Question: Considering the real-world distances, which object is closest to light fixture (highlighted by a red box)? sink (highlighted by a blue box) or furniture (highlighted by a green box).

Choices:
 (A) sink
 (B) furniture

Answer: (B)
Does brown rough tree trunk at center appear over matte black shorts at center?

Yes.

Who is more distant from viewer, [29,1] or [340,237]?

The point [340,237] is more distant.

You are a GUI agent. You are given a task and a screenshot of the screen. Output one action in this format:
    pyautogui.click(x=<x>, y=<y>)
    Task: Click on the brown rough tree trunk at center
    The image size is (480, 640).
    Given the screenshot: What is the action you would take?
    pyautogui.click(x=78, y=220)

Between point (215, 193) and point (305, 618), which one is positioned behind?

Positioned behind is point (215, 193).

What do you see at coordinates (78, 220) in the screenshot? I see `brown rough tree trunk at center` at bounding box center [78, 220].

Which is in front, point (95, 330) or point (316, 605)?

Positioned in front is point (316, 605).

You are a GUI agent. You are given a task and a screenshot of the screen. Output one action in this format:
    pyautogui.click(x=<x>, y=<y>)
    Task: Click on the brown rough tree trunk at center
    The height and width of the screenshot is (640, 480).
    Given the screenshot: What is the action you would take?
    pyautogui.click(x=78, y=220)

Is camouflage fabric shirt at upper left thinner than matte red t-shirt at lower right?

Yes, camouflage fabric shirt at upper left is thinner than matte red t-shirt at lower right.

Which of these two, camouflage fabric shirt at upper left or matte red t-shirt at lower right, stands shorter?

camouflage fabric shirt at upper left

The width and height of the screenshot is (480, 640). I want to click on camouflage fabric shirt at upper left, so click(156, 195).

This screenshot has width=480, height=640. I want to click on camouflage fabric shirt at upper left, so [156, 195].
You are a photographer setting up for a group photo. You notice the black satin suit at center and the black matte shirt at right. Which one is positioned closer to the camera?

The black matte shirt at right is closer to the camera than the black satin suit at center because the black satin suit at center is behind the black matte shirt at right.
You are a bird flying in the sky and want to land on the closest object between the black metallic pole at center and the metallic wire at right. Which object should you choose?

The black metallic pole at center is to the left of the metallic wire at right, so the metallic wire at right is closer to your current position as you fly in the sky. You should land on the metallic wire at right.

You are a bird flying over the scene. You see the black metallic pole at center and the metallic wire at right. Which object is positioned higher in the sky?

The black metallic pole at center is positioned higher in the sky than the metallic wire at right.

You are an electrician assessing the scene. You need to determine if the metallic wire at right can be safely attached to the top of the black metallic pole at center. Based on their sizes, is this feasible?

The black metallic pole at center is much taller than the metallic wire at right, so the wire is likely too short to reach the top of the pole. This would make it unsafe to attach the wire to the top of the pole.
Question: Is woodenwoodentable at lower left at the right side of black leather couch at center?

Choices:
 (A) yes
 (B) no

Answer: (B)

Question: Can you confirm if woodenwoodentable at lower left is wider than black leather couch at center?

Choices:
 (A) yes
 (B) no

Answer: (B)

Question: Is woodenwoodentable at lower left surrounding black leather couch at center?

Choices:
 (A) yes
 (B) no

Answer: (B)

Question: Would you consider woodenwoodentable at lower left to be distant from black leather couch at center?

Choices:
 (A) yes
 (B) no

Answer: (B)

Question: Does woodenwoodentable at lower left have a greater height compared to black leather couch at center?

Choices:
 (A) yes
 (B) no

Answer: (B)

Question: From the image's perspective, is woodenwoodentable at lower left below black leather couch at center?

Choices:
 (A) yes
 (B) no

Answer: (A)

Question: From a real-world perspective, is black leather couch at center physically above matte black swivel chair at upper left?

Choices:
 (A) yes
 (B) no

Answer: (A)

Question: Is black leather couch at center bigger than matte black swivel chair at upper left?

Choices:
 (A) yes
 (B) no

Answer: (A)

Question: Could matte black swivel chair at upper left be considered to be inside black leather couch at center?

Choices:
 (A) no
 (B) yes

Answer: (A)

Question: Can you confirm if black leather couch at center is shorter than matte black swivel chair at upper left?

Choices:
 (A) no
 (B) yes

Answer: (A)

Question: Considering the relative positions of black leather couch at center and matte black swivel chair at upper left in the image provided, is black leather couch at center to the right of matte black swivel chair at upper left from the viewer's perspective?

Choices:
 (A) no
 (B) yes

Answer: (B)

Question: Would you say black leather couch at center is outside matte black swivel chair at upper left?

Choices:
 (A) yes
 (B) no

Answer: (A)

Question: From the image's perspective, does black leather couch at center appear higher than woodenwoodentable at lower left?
════════
> [Task to complete]
Will you set down all of the records above again, word for word?

> [Expected answer]
Question: Considering the real-world distances, which object is closest to light fixture (highlighted by a red box)? sink (highlighted by a blue box) or furniture (highlighted by a green box).

Choices:
 (A) sink
 (B) furniture

Answer: (B)
Does brown rough tree trunk at center appear over matte black shorts at center?

Yes.

Who is more distant from viewer, [29,1] or [340,237]?

The point [340,237] is more distant.

You are a GUI agent. You are given a task and a screenshot of the screen. Output one action in this format:
    pyautogui.click(x=<x>, y=<y>)
    Task: Click on the brown rough tree trunk at center
    The image size is (480, 640).
    Given the screenshot: What is the action you would take?
    pyautogui.click(x=78, y=220)

Between point (215, 193) and point (305, 618), which one is positioned behind?

Positioned behind is point (215, 193).

What do you see at coordinates (78, 220) in the screenshot? I see `brown rough tree trunk at center` at bounding box center [78, 220].

Which is in front, point (95, 330) or point (316, 605)?

Positioned in front is point (316, 605).

You are a GUI agent. You are given a task and a screenshot of the screen. Output one action in this format:
    pyautogui.click(x=<x>, y=<y>)
    Task: Click on the brown rough tree trunk at center
    The height and width of the screenshot is (640, 480).
    Given the screenshot: What is the action you would take?
    pyautogui.click(x=78, y=220)

Is camouflage fabric shirt at upper left thinner than matte red t-shirt at lower right?

Yes, camouflage fabric shirt at upper left is thinner than matte red t-shirt at lower right.

Which of these two, camouflage fabric shirt at upper left or matte red t-shirt at lower right, stands shorter?

camouflage fabric shirt at upper left

The width and height of the screenshot is (480, 640). I want to click on camouflage fabric shirt at upper left, so click(156, 195).

This screenshot has width=480, height=640. I want to click on camouflage fabric shirt at upper left, so [156, 195].
You are a photographer setting up for a group photo. You notice the black satin suit at center and the black matte shirt at right. Which one is positioned closer to the camera?

The black matte shirt at right is closer to the camera than the black satin suit at center because the black satin suit at center is behind the black matte shirt at right.
You are a bird flying in the sky and want to land on the closest object between the black metallic pole at center and the metallic wire at right. Which object should you choose?

The black metallic pole at center is to the left of the metallic wire at right, so the metallic wire at right is closer to your current position as you fly in the sky. You should land on the metallic wire at right.

You are a bird flying over the scene. You see the black metallic pole at center and the metallic wire at right. Which object is positioned higher in the sky?

The black metallic pole at center is positioned higher in the sky than the metallic wire at right.

You are an electrician assessing the scene. You need to determine if the metallic wire at right can be safely attached to the top of the black metallic pole at center. Based on their sizes, is this feasible?

The black metallic pole at center is much taller than the metallic wire at right, so the wire is likely too short to reach the top of the pole. This would make it unsafe to attach the wire to the top of the pole.
Question: Is woodenwoodentable at lower left at the right side of black leather couch at center?

Choices:
 (A) yes
 (B) no

Answer: (B)

Question: Can you confirm if woodenwoodentable at lower left is wider than black leather couch at center?

Choices:
 (A) yes
 (B) no

Answer: (B)

Question: Is woodenwoodentable at lower left surrounding black leather couch at center?

Choices:
 (A) yes
 (B) no

Answer: (B)

Question: Would you consider woodenwoodentable at lower left to be distant from black leather couch at center?

Choices:
 (A) yes
 (B) no

Answer: (B)

Question: Does woodenwoodentable at lower left have a greater height compared to black leather couch at center?

Choices:
 (A) yes
 (B) no

Answer: (B)

Question: From the image's perspective, is woodenwoodentable at lower left below black leather couch at center?

Choices:
 (A) yes
 (B) no

Answer: (A)

Question: From a real-world perspective, is black leather couch at center physically above matte black swivel chair at upper left?

Choices:
 (A) yes
 (B) no

Answer: (A)

Question: Is black leather couch at center bigger than matte black swivel chair at upper left?

Choices:
 (A) yes
 (B) no

Answer: (A)

Question: Could matte black swivel chair at upper left be considered to be inside black leather couch at center?

Choices:
 (A) no
 (B) yes

Answer: (A)

Question: Can you confirm if black leather couch at center is shorter than matte black swivel chair at upper left?

Choices:
 (A) no
 (B) yes

Answer: (A)

Question: Considering the relative positions of black leather couch at center and matte black swivel chair at upper left in the image provided, is black leather couch at center to the right of matte black swivel chair at upper left from the viewer's perspective?

Choices:
 (A) no
 (B) yes

Answer: (B)

Question: Would you say black leather couch at center is outside matte black swivel chair at upper left?

Choices:
 (A) yes
 (B) no

Answer: (A)

Question: From the image's perspective, does black leather couch at center appear higher than woodenwoodentable at lower left?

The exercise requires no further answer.